▶ [EXERCISE]: Every line of the records below from the line with "S1: switch (COM, RESET)" up to and including the line with "VR2: 20k (5V, COM, wiper" must be reproduced exactly, and no line outside that range.

▶ [DATASET RECORDS]:
== Segment start ==

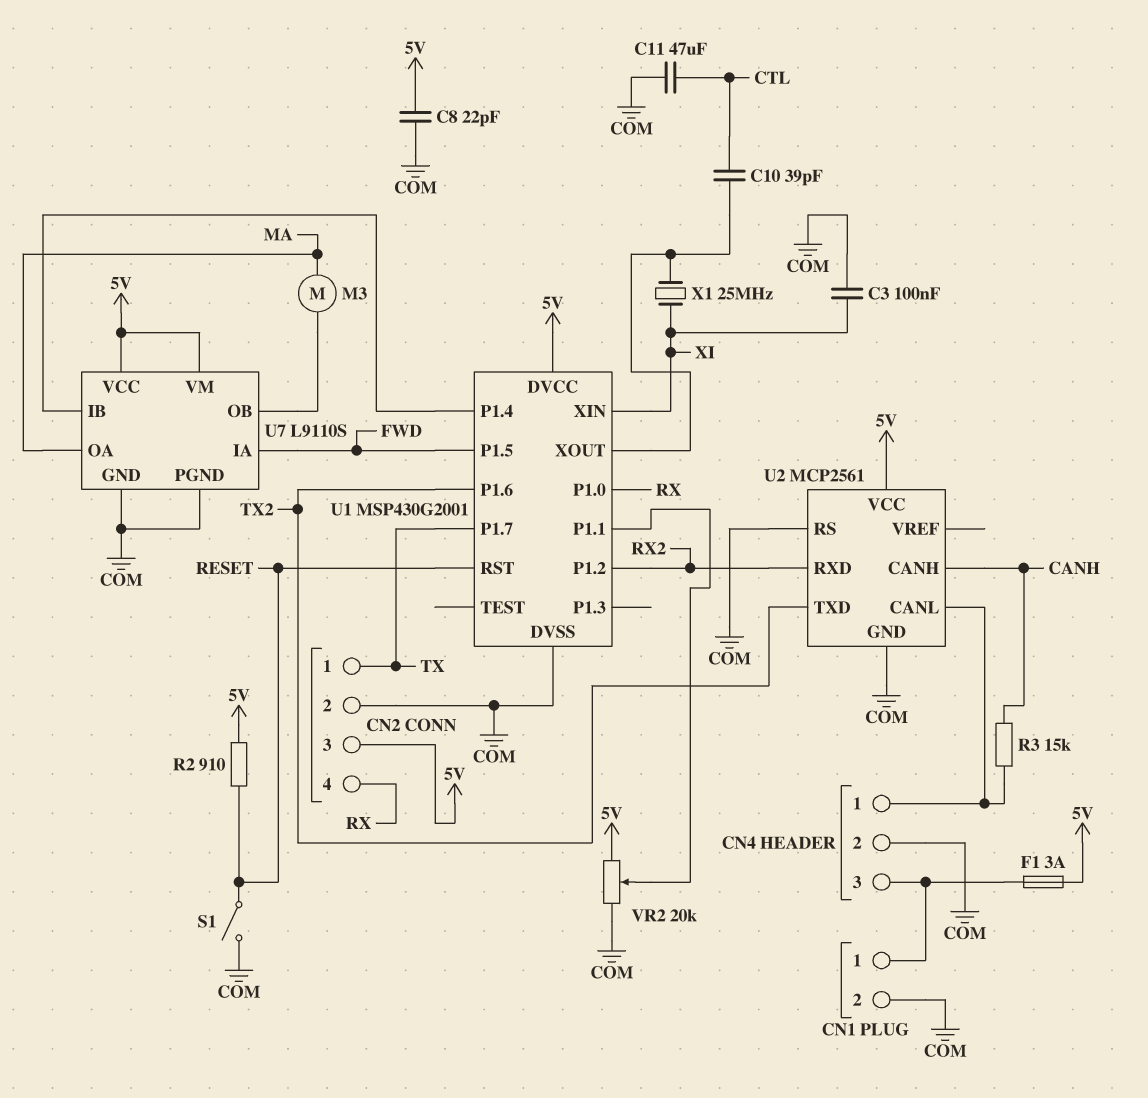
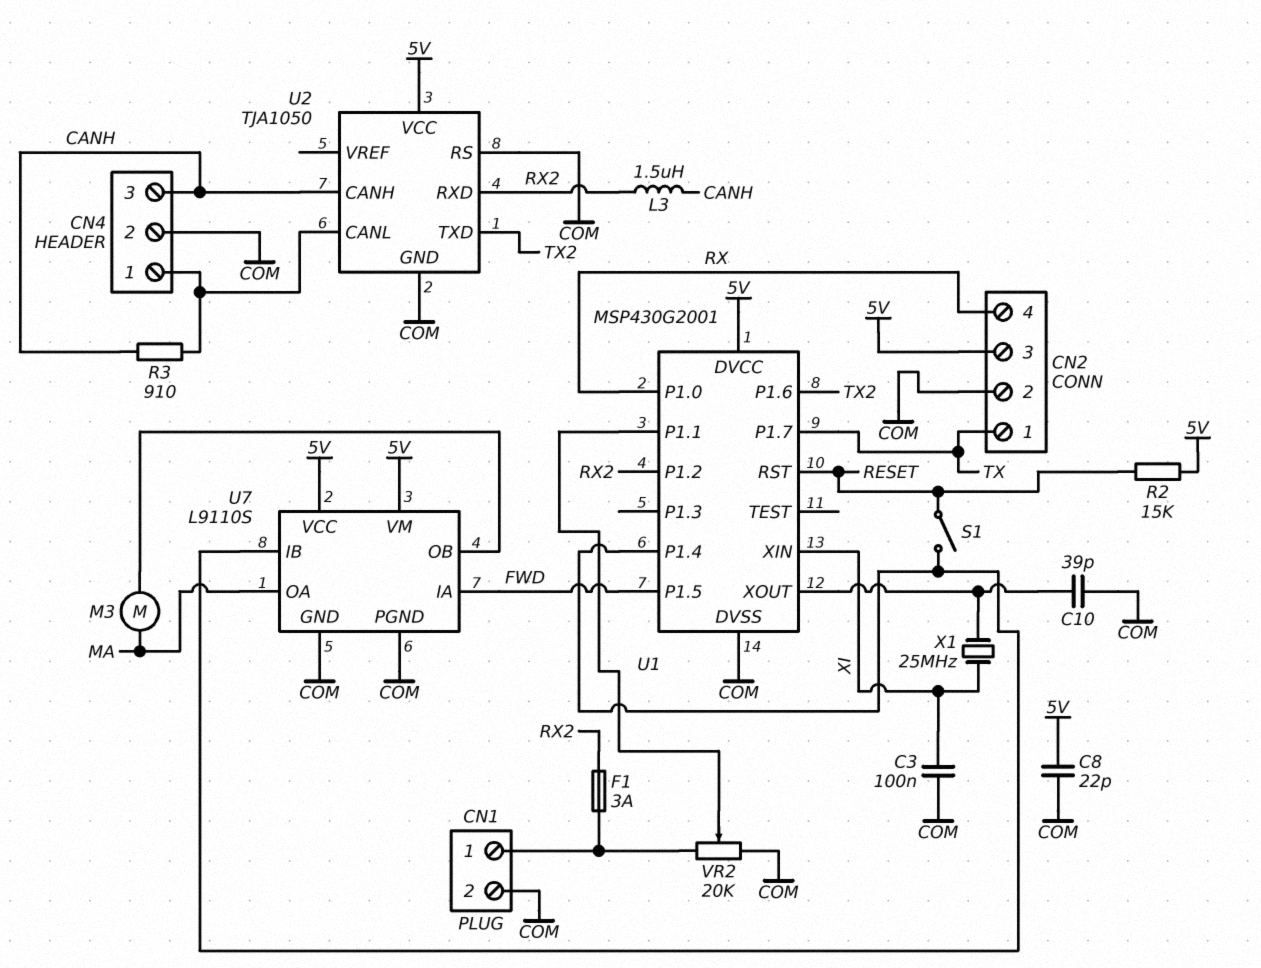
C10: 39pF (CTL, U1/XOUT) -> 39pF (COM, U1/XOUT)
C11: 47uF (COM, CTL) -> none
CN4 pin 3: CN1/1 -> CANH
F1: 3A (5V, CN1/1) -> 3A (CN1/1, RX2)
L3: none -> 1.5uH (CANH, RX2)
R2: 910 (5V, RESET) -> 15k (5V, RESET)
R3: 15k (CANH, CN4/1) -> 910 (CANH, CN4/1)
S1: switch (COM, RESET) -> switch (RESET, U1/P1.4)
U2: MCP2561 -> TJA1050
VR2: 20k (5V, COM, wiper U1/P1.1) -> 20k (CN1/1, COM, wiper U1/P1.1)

== Segment end ==
== Segment start ==

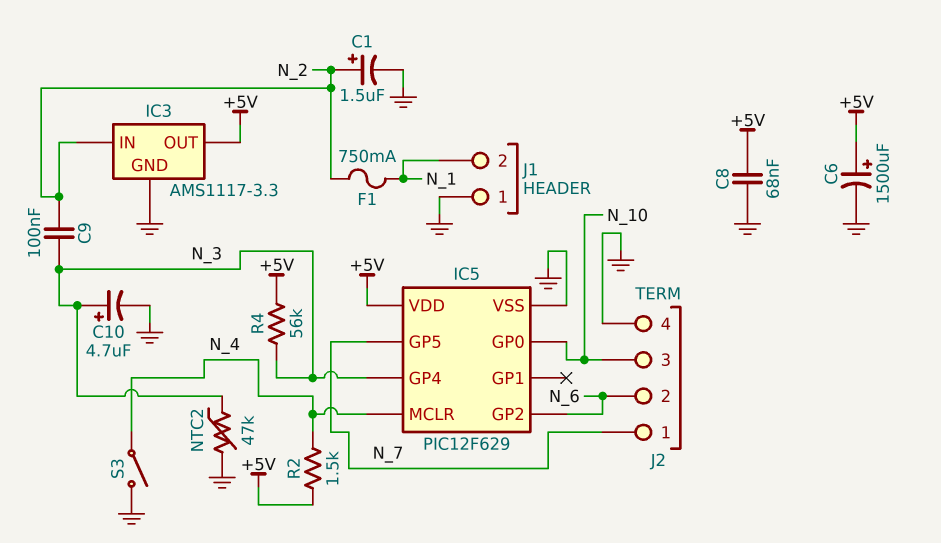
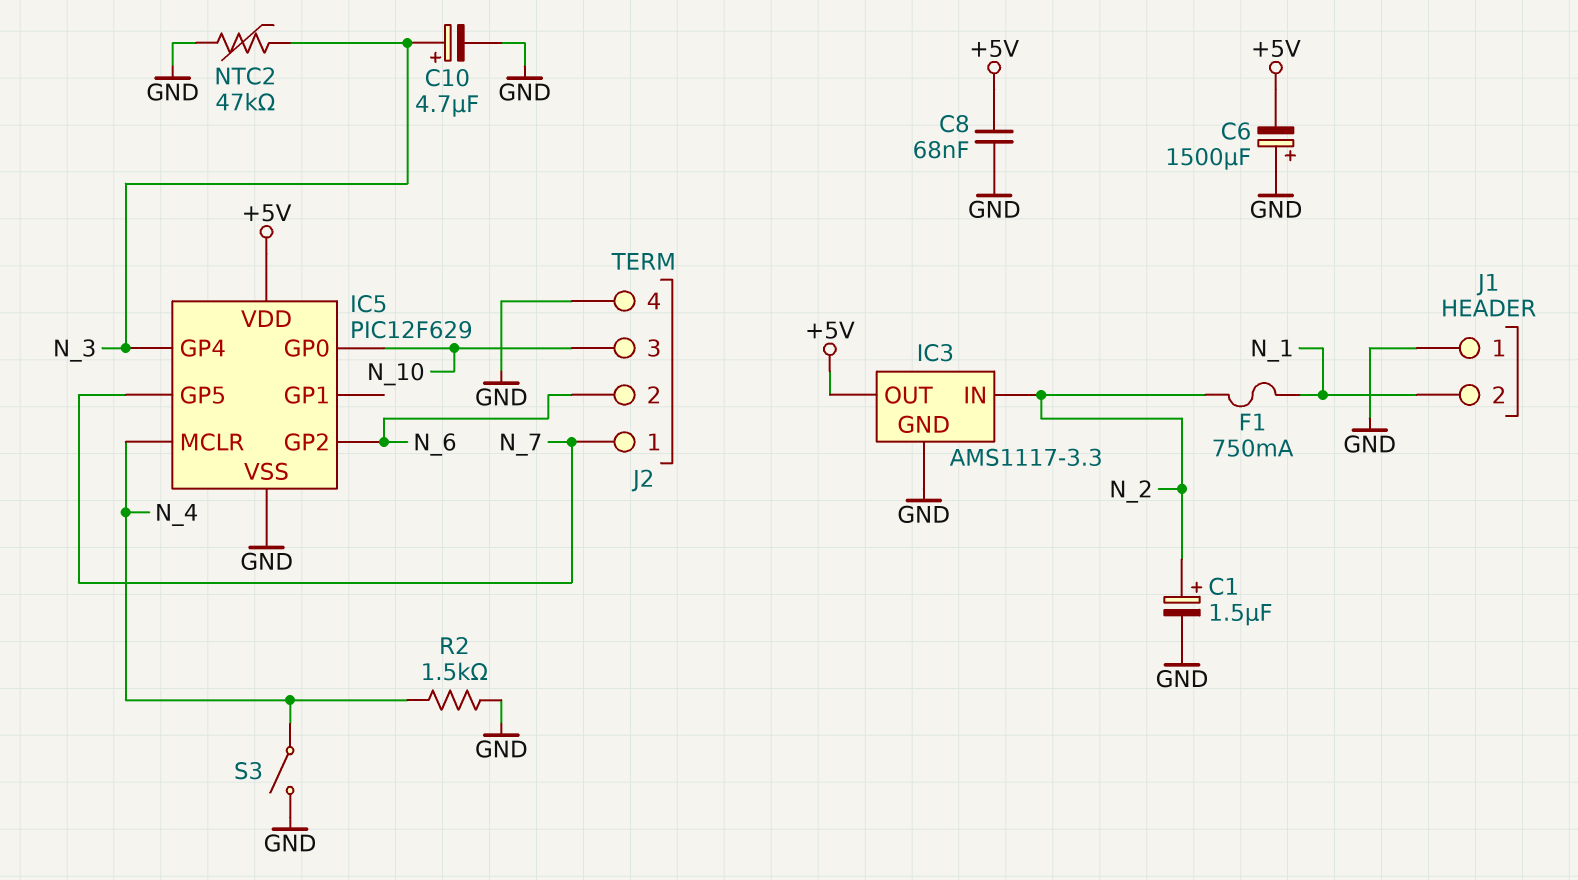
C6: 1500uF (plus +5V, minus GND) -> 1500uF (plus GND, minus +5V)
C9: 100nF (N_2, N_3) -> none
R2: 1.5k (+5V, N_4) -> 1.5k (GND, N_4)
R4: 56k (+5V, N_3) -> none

== Segment end ==

▶ [ANSWER SECTION]:
S1: switch (COM, RESET) -> switch (RESET, U1/P1.4)
U2: MCP2561 -> TJA1050
VR2: 20k (5V, COM, wiper U1/P1.1) -> 20k (CN1/1, COM, wiper U1/P1.1)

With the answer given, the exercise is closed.